-- Opening Marker --

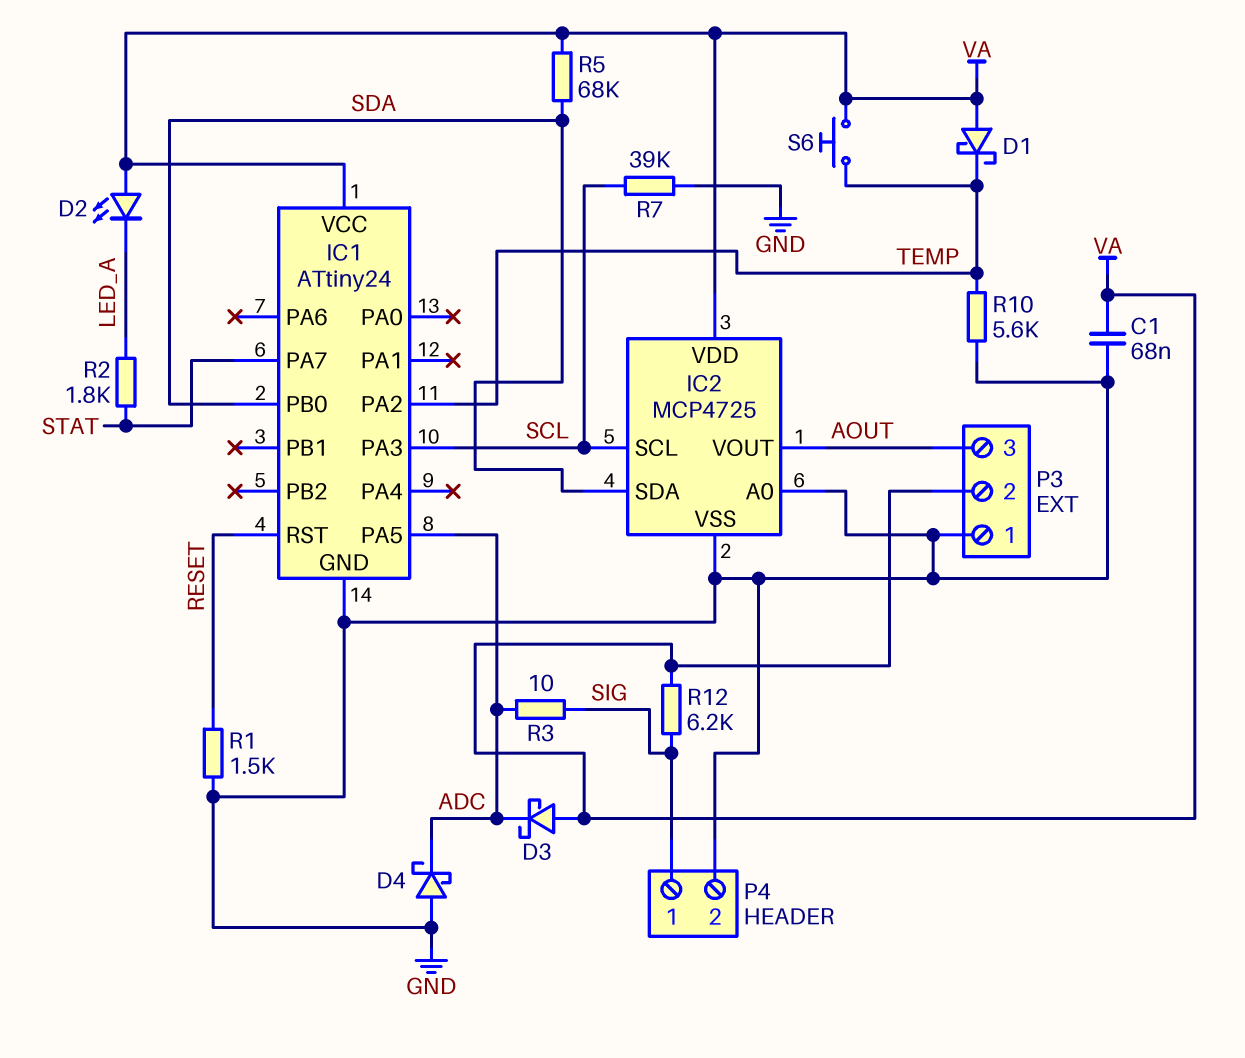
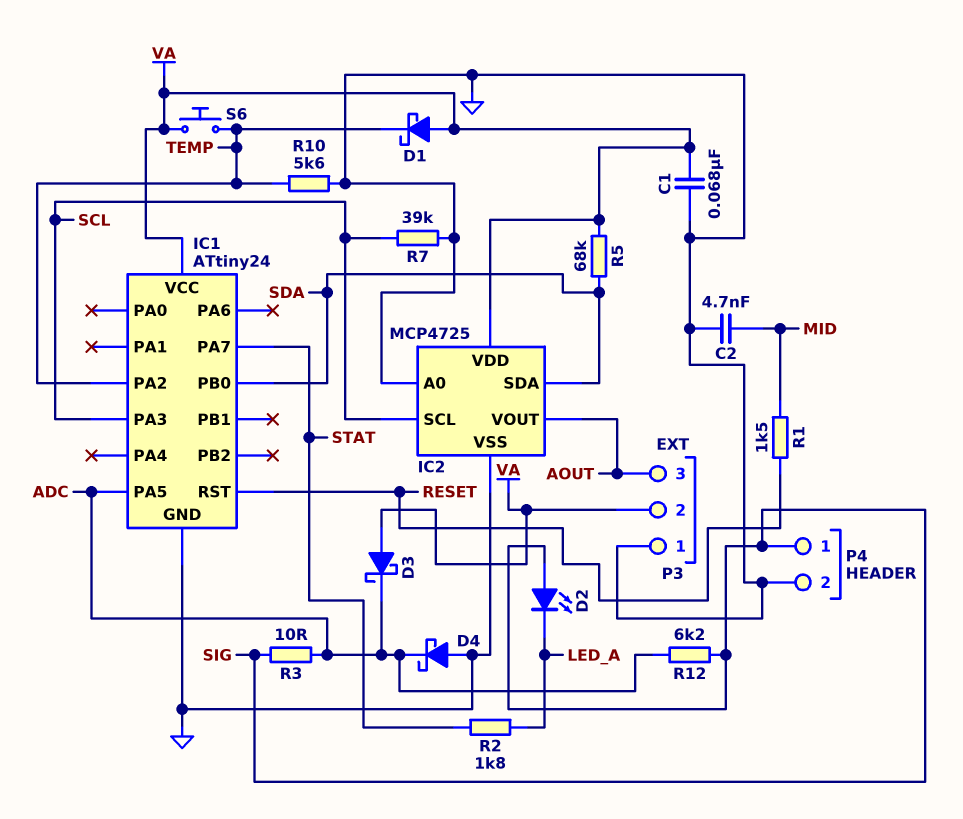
C2: none -> 4.7nF (GND, MID)
D2: LED (A VA, K LED_A) -> LED (A SIG, K LED_A)
R1: 1.5k (GND, RESET) -> 1.5k (MID, RESET)
R12: 6.2k (SIG, VA) -> 6.2k (ADC, SIG)

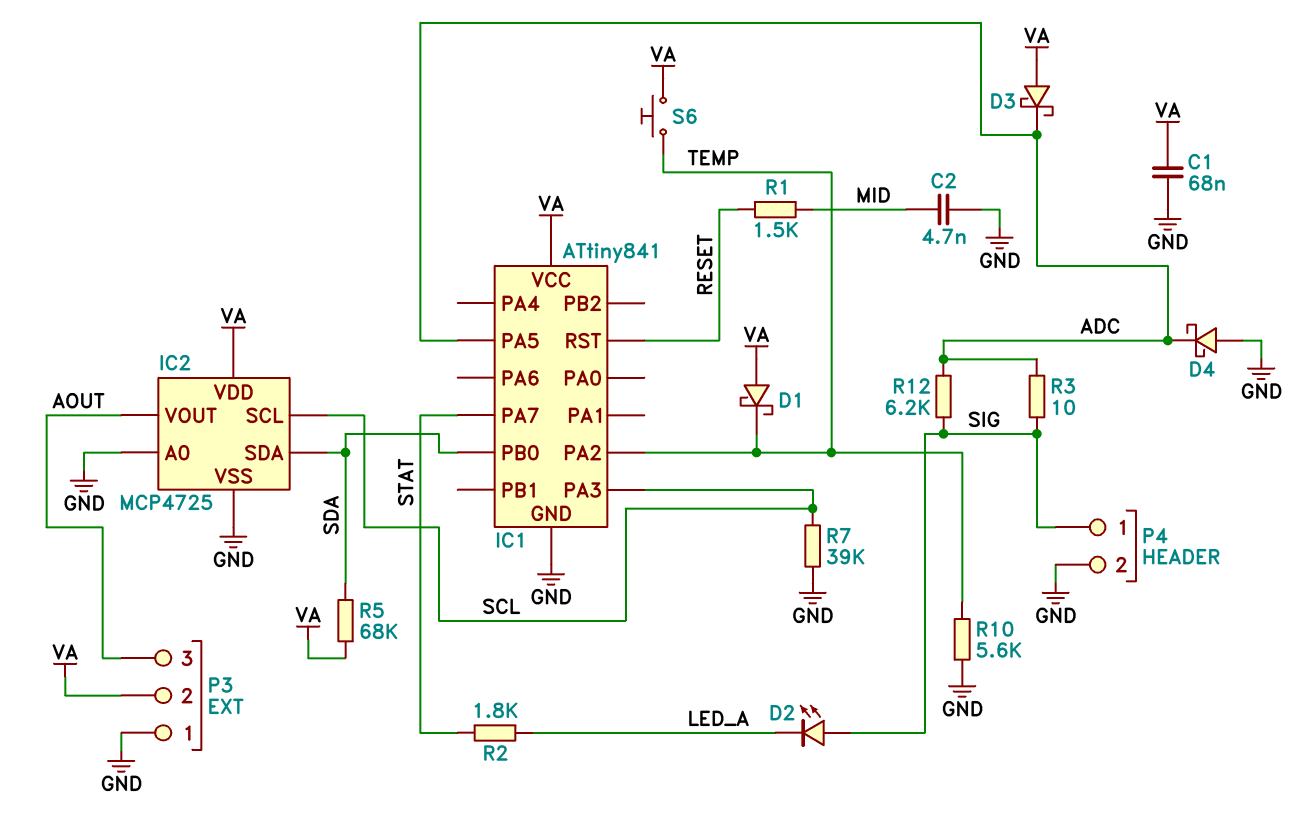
IC1: ATtiny24 -> ATtiny841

-- Closing Marker --

- _Assignment_
Give back, word for word, the lines from the one with "R1: 1.5k (GND, RESET) -> 1.5k (MID, RESET)" to the end of the records above, and no pictures.

- _Written response_
R1: 1.5k (GND, RESET) -> 1.5k (MID, RESET)
R12: 6.2k (SIG, VA) -> 6.2k (ADC, SIG)

IC1: ATtiny24 -> ATtiny841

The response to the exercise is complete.